## Task directions
Please reproduce all of the entries exactly, without omitting any.

Object correspondence data:
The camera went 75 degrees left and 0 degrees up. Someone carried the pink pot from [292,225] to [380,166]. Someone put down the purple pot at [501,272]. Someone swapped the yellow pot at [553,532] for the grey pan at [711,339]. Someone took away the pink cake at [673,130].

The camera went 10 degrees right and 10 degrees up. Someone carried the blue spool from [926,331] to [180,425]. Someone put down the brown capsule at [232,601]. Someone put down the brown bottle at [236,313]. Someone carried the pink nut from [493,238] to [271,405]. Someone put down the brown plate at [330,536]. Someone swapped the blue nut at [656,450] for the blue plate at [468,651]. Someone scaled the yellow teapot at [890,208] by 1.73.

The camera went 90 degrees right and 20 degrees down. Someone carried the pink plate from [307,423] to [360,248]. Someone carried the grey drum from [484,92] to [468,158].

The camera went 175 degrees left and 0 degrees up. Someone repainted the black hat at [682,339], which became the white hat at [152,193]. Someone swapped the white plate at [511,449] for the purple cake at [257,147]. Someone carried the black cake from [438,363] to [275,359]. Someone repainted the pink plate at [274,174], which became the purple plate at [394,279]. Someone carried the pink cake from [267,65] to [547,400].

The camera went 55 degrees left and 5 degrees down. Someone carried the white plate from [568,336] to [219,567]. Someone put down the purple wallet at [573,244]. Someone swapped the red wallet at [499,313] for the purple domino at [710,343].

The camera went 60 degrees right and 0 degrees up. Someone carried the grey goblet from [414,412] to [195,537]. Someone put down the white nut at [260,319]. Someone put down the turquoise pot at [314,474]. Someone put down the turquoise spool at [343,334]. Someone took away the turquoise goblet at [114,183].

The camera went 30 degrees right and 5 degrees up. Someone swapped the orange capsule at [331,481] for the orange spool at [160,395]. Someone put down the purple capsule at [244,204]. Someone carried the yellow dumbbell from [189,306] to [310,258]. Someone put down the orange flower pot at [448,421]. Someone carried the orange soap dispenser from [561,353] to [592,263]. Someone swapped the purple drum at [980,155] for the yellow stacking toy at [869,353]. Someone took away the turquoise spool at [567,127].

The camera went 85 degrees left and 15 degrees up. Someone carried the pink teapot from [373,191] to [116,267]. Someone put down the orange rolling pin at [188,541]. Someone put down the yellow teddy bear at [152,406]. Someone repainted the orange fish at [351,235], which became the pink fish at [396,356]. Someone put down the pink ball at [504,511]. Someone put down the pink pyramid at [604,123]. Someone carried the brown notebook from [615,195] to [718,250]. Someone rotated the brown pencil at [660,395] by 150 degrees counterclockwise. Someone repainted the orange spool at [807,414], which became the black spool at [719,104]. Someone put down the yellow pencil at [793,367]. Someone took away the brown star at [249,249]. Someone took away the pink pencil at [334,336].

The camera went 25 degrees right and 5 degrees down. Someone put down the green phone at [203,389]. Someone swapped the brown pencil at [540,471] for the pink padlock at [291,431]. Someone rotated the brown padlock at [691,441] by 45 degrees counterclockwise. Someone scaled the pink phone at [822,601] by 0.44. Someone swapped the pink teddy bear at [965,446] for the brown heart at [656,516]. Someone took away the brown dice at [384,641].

## Result for this task
The camera went 75 degrees left and 0 degrees up. Someone carried the pink pot from [292,225] to [380,166]. Someone put down the purple pot at [501,272]. Someone swapped the yellow pot at [553,532] for the grey pan at [711,339]. Someone took away the pink cake at [673,130].

The camera went 10 degrees right and 10 degrees up. Someone carried the blue spool from [926,331] to [180,425]. Someone put down the brown capsule at [232,601]. Someone put down the brown bottle at [236,313]. Someone carried the pink nut from [493,238] to [271,405]. Someone put down the brown plate at [330,536]. Someone swapped the blue nut at [656,450] for the blue plate at [468,651]. Someone scaled the yellow teapot at [890,208] by 1.73.

The camera went 90 degrees right and 20 degrees down. Someone carried the pink plate from [307,423] to [360,248]. Someone carried the grey drum from [484,92] to [468,158].

The camera went 175 degrees left and 0 degrees up. Someone repainted the black hat at [682,339], which became the white hat at [152,193]. Someone swapped the white plate at [511,449] for the purple cake at [257,147]. Someone carried the black cake from [438,363] to [275,359]. Someone repainted the pink plate at [274,174], which became the purple plate at [394,279]. Someone carried the pink cake from [267,65] to [547,400].

The camera went 55 degrees left and 5 degrees down. Someone carried the white plate from [568,336] to [219,567]. Someone put down the purple wallet at [573,244]. Someone swapped the red wallet at [499,313] for the purple domino at [710,343].

The camera went 60 degrees right and 0 degrees up. Someone carried the grey goblet from [414,412] to [195,537]. Someone put down the white nut at [260,319]. Someone put down the turquoise pot at [314,474]. Someone put down the turquoise spool at [343,334]. Someone took away the turquoise goblet at [114,183].

The camera went 30 degrees right and 5 degrees up. Someone swapped the orange capsule at [331,481] for the orange spool at [160,395]. Someone put down the purple capsule at [244,204]. Someone carried the yellow dumbbell from [189,306] to [310,258]. Someone put down the orange flower pot at [448,421]. Someone carried the orange soap dispenser from [561,353] to [592,263]. Someone swapped the purple drum at [980,155] for the yellow stacking toy at [869,353]. Someone took away the turquoise spool at [567,127].

The camera went 85 degrees left and 15 degrees up. Someone carried the pink teapot from [373,191] to [116,267]. Someone put down the orange rolling pin at [188,541]. Someone put down the yellow teddy bear at [152,406]. Someone repainted the orange fish at [351,235], which became the pink fish at [396,356]. Someone put down the pink ball at [504,511]. Someone put down the pink pyramid at [604,123]. Someone carried the brown notebook from [615,195] to [718,250]. Someone rotated the brown pencil at [660,395] by 150 degrees counterclockwise. Someone repainted the orange spool at [807,414], which became the black spool at [719,104]. Someone put down the yellow pencil at [793,367]. Someone took away the brown star at [249,249]. Someone took away the pink pencil at [334,336].

The camera went 25 degrees right and 5 degrees down. Someone put down the green phone at [203,389]. Someone swapped the brown pencil at [540,471] for the pink padlock at [291,431]. Someone rotated the brown padlock at [691,441] by 45 degrees counterclockwise. Someone scaled the pink phone at [822,601] by 0.44. Someone swapped the pink teddy bear at [965,446] for the brown heart at [656,516]. Someone took away the brown dice at [384,641].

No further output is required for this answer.